> **Work item**
Leave out every picture, then transcribe the rest of the listing exactly.

> **Supplied information**
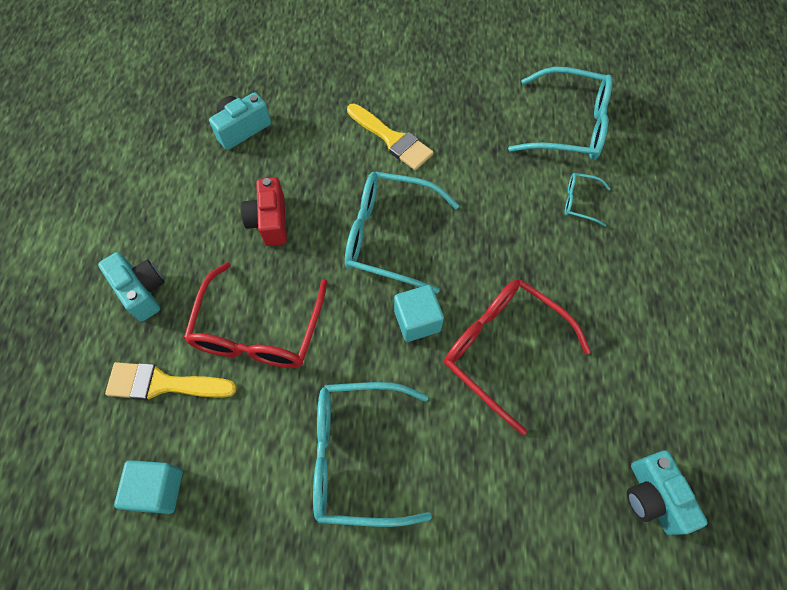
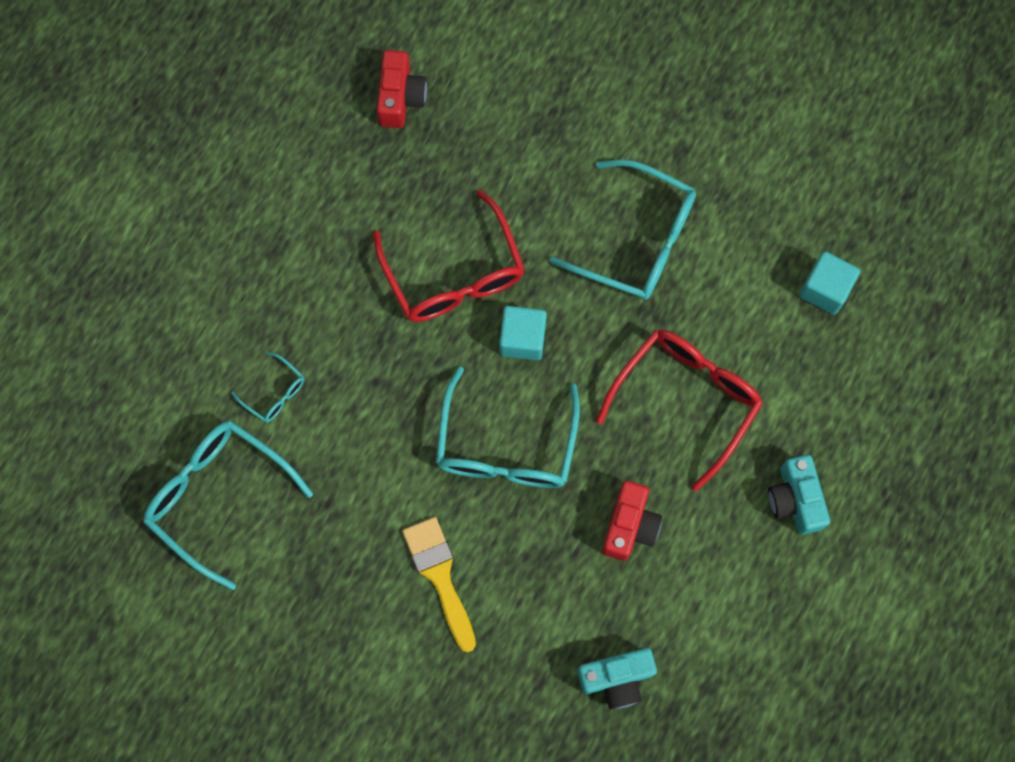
camera: 155 degrees left, 10 degrees up
(163, 384) = (797, 386): yellow brush -> none
(389, 236) = (506, 446): turquoise glasses -> turquoise glasses turned 60 degrees clockwise
(652, 496) = (400, 98): turquoise camera -> red camera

> **Task solution**
camera: 155 degrees left, 10 degrees up
(163, 384) = (797, 386): yellow brush -> none
(389, 236) = (506, 446): turquoise glasses -> turquoise glasses turned 60 degrees clockwise
(652, 496) = (400, 98): turquoise camera -> red camera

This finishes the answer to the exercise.